=== Task brief ===
Scan the entries and copy each line where the word "moved" is present.

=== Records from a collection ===
====================

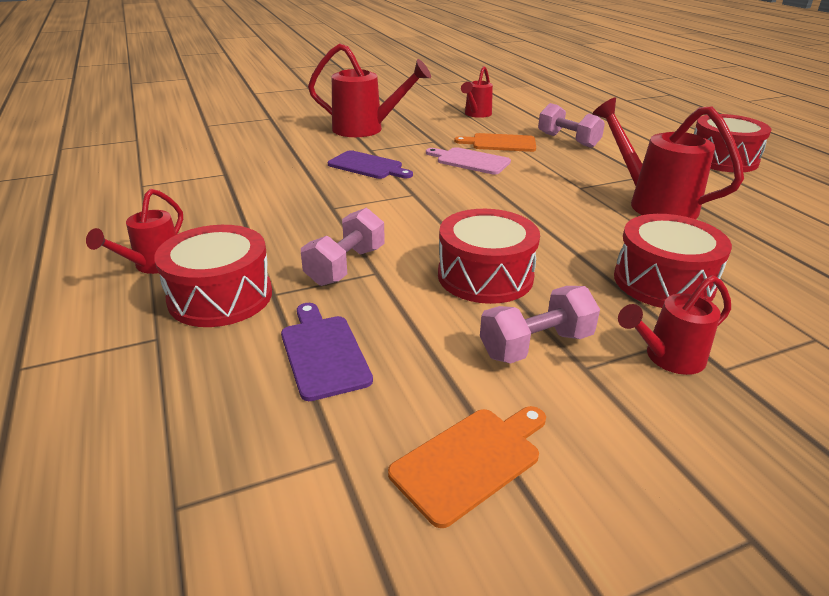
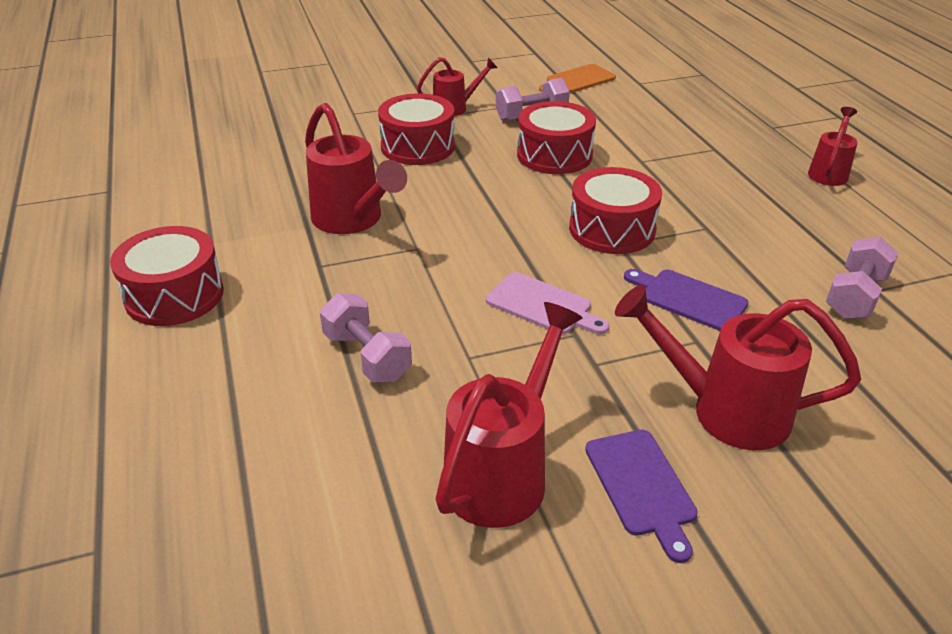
camera: 175 degrees left, 5 degrees up
red drum [154,225,272,327] -> red drum moved to [569,167,662,254]
purple cutting board [281,303,373,401] -> purple cutting board moved to [585,429,698,563]
pink dumbbell [301,208,385,286] -> pink dumbbell moved to [826,237,898,319]
orange cutting board [454,133,536,152] -> none
red watering can [461,66,493,118] -> red watering can [436,302,583,528], size x1.69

====================

=== Answer for this exercise ===
red drum [154,225,272,327] -> red drum moved to [569,167,662,254]
purple cutting board [281,303,373,401] -> purple cutting board moved to [585,429,698,563]
pink dumbbell [301,208,385,286] -> pink dumbbell moved to [826,237,898,319]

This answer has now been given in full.